What needs to be done:
Please give back, word for word, only the lines starting at the one containing "12 214 82 283" and ending at the one containing "camera: 70 degrees right, 5 degrees up" within the material below.

Supplied entries:
----------

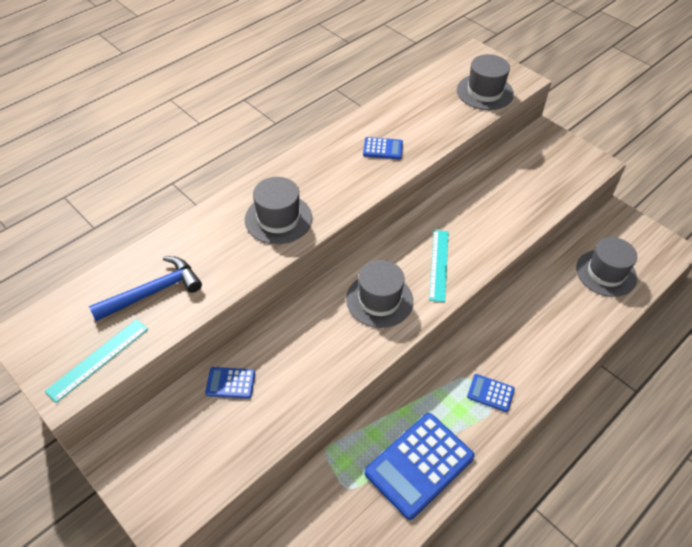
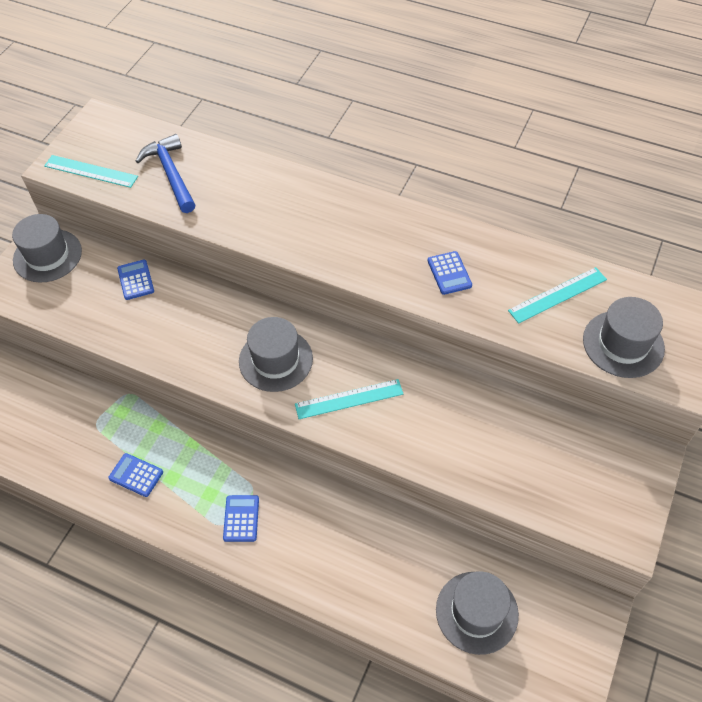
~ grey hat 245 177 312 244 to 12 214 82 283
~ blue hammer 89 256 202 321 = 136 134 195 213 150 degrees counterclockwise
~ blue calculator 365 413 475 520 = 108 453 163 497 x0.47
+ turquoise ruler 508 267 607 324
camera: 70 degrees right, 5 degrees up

----------

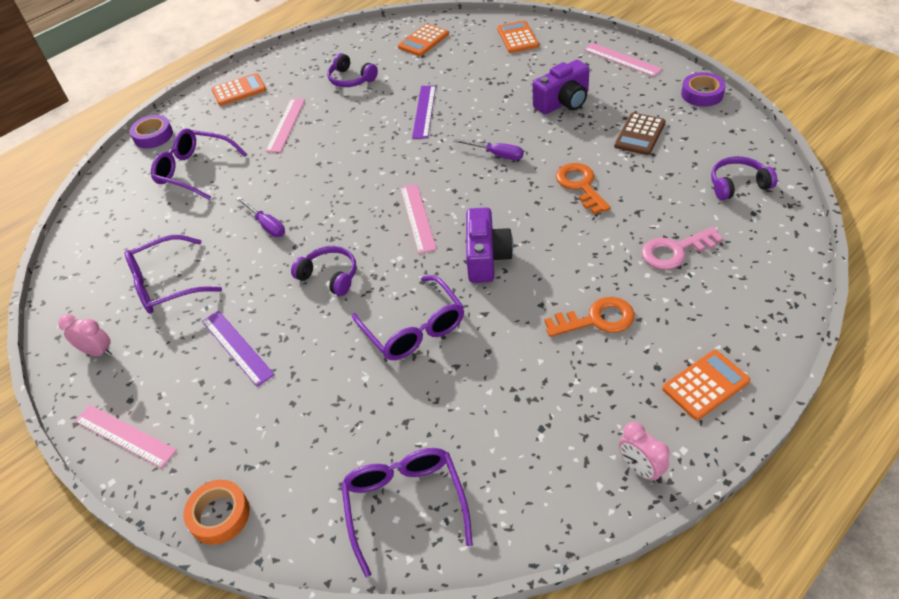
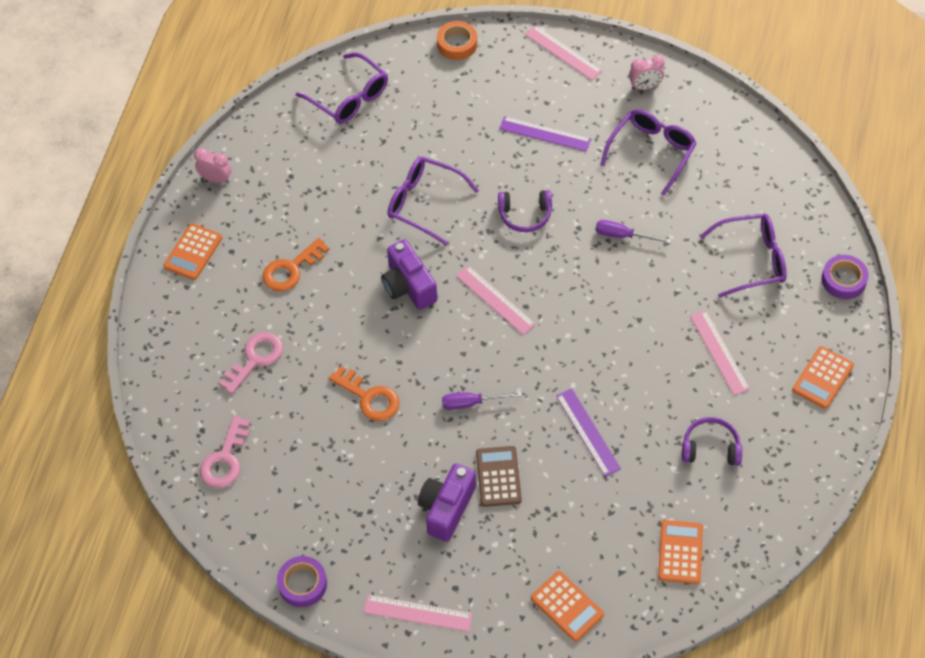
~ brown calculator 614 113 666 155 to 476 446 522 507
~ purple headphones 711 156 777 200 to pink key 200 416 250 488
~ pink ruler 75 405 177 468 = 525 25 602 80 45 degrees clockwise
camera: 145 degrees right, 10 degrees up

----------

Result for this task:
~ grey hat 245 177 312 244 to 12 214 82 283
~ blue hammer 89 256 202 321 = 136 134 195 213 150 degrees counterclockwise
~ blue calculator 365 413 475 520 = 108 453 163 497 x0.47
+ turquoise ruler 508 267 607 324
camera: 70 degrees right, 5 degrees up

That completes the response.